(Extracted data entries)
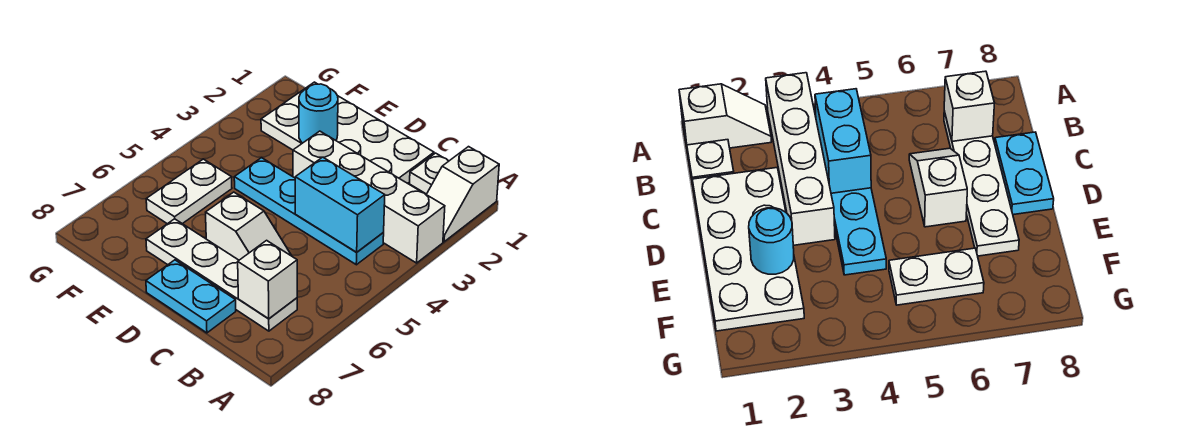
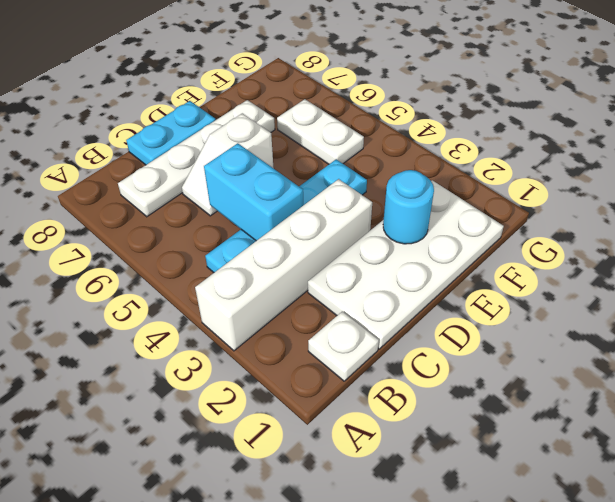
white 1x2 slope [426,147,499,242] -> none
cyan 1x2 brick [295,157,385,252] -> cyan 1x2 brick turned to [204,143,303,241]
white 1x1 brick [238,240,297,319] -> none

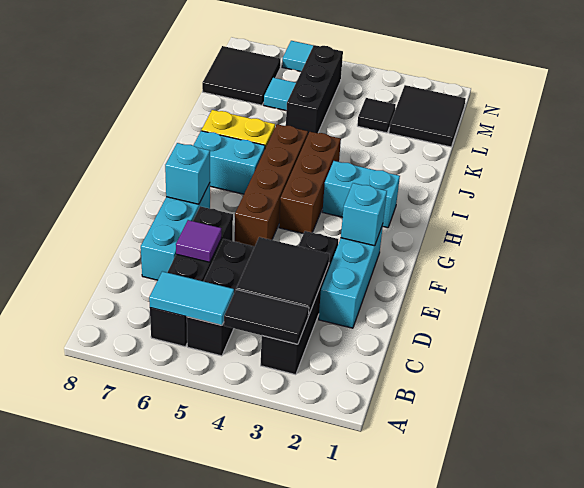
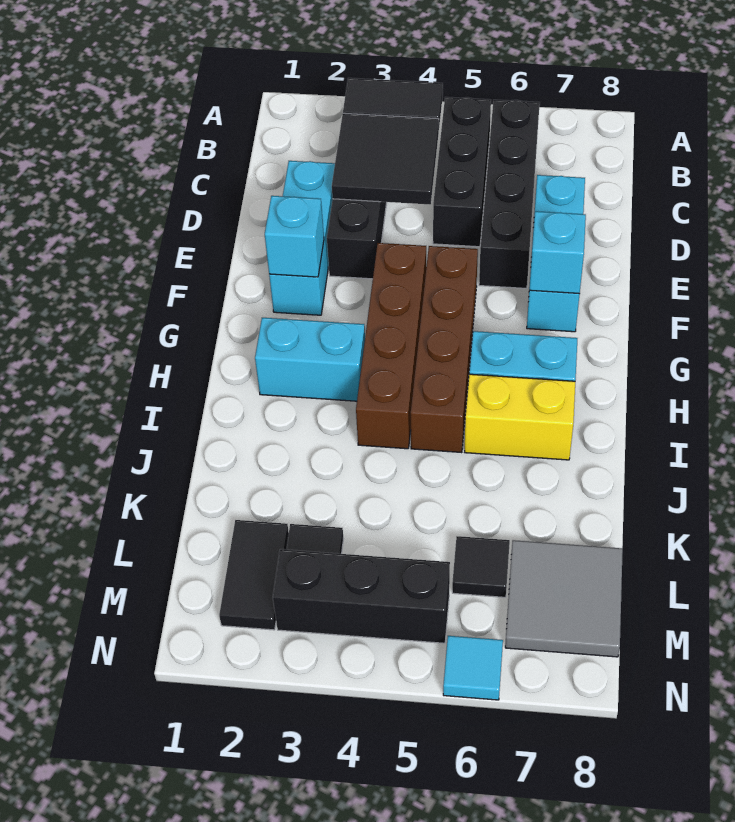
cyan 1x2 tile [149,271,234,325] -> none
purple 1x1 tile [176,220,221,262] -> none
brown 1x3 brick [279,132,341,234] -> brown 1x4 brick [356,243,426,449]
black 1x3 brick [286,45,343,134] -> black 1x3 brick turned to [273,549,450,643]
black 2x2 tile [389,85,466,147] -> black 1x2 tile [219,520,289,630]
cyan 1x1 tile [264,78,296,110] -> black 1x1 tile [452,536,510,597]
black 2x2 tile [202,46,281,105] -> grey 2x2 tile [505,540,623,657]

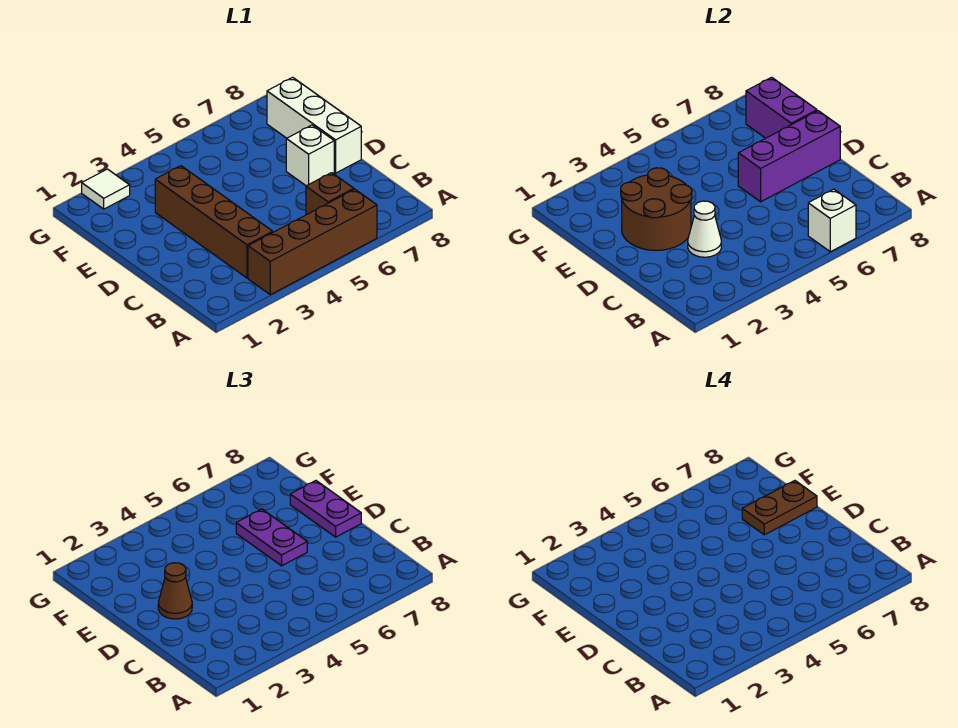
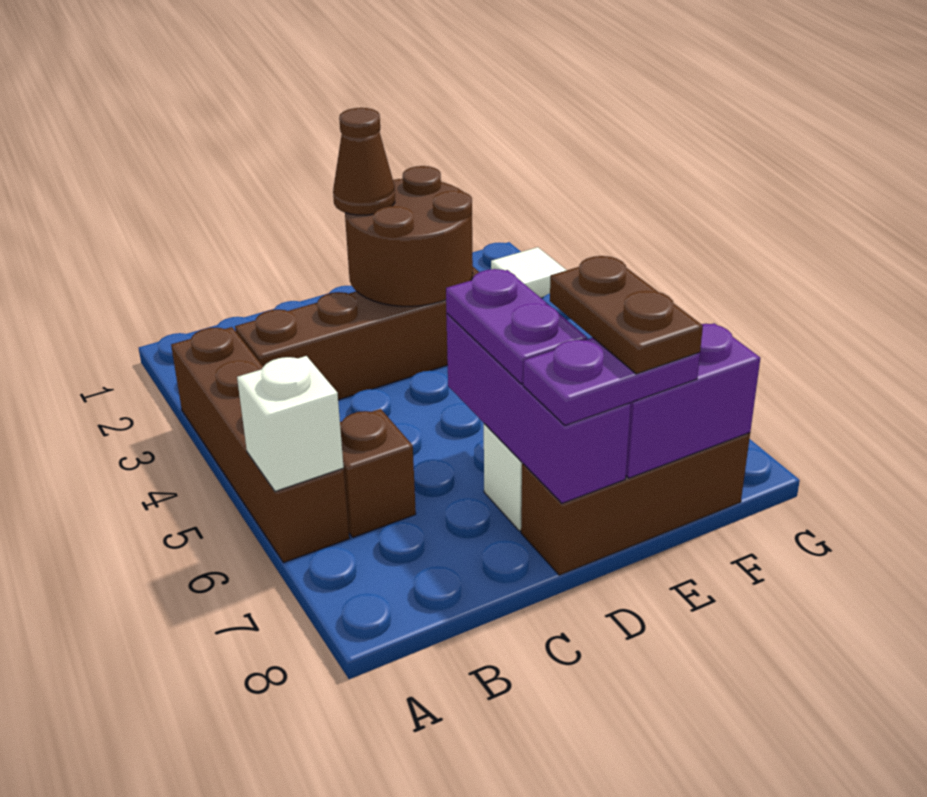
white 1x1 cone [688,201,721,257] -> none
purple 1x2 plate [236,509,307,566] -> purple 1x2 plate turned to [446,269,587,384]
white 1x3 brick [267,77,361,173] -> brown 1x3 brick [521,433,750,575]

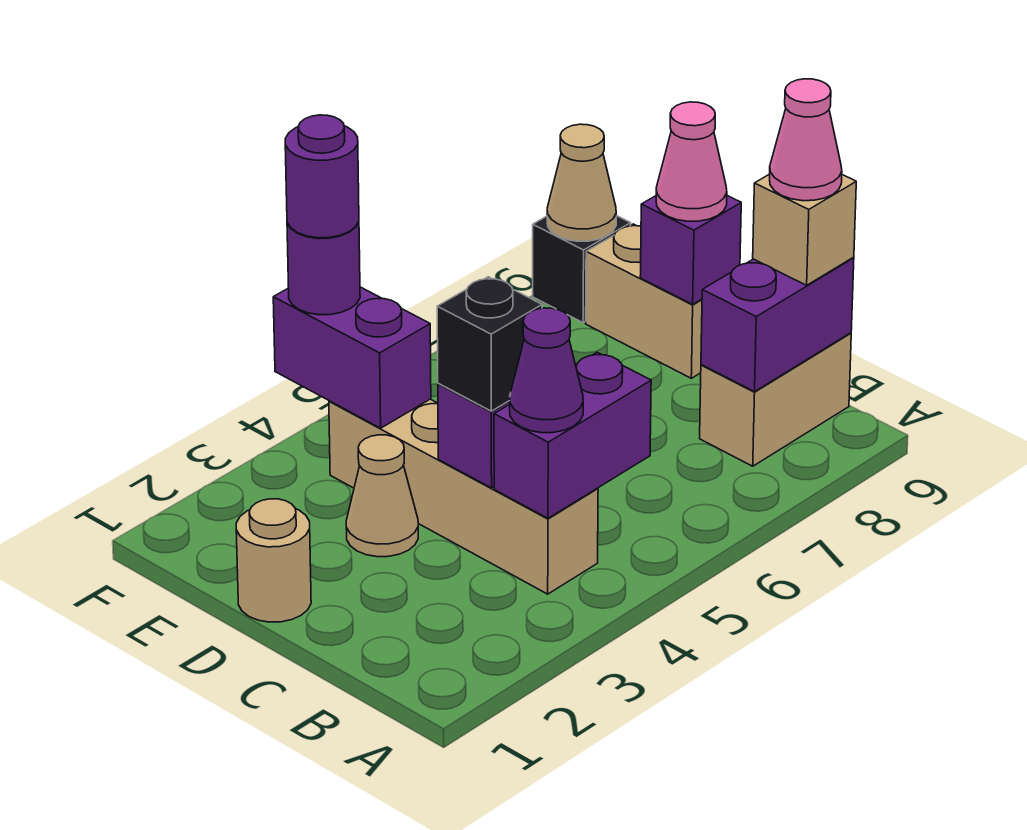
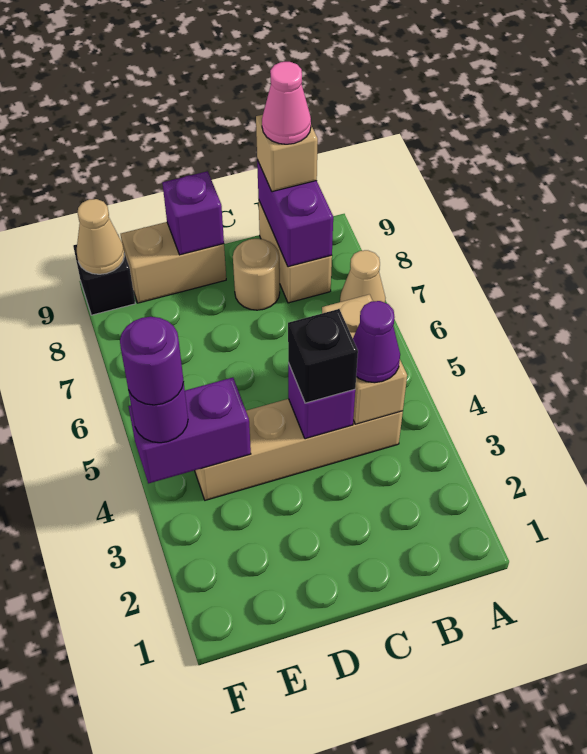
purple 1x2 brick [494,352,651,518] -> tan 1x2 brick [322,294,407,424]
tan 1x1 round brick [236,499,311,622] -> tan 1x1 round brick moved to [233,239,280,310]
tan 1x1 cone [346,435,418,557] -> tan 1x1 cone moved to [340,250,385,303]
pink 1x1 cone [656,102,727,221] -> none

▸ **TRY IT**
Go through the records and repeat each one exactly, skipping anything that is a picture.

▸ **EXERCISE SOLUTION**
white 1x2 slope [426,147,499,242] -> none
cyan 1x2 brick [295,157,385,252] -> cyan 1x2 brick turned to [204,143,303,241]
white 1x1 brick [238,240,297,319] -> none

cyan 1x2 tile [149,271,234,325] -> none
purple 1x1 tile [176,220,221,262] -> none
brown 1x3 brick [279,132,341,234] -> brown 1x4 brick [356,243,426,449]
black 1x3 brick [286,45,343,134] -> black 1x3 brick turned to [273,549,450,643]
black 2x2 tile [389,85,466,147] -> black 1x2 tile [219,520,289,630]
cyan 1x1 tile [264,78,296,110] -> black 1x1 tile [452,536,510,597]
black 2x2 tile [202,46,281,105] -> grey 2x2 tile [505,540,623,657]

white 1x1 cone [688,201,721,257] -> none
purple 1x2 plate [236,509,307,566] -> purple 1x2 plate turned to [446,269,587,384]
white 1x3 brick [267,77,361,173] -> brown 1x3 brick [521,433,750,575]

purple 1x2 brick [494,352,651,518] -> tan 1x2 brick [322,294,407,424]
tan 1x1 round brick [236,499,311,622] -> tan 1x1 round brick moved to [233,239,280,310]
tan 1x1 cone [346,435,418,557] -> tan 1x1 cone moved to [340,250,385,303]
pink 1x1 cone [656,102,727,221] -> none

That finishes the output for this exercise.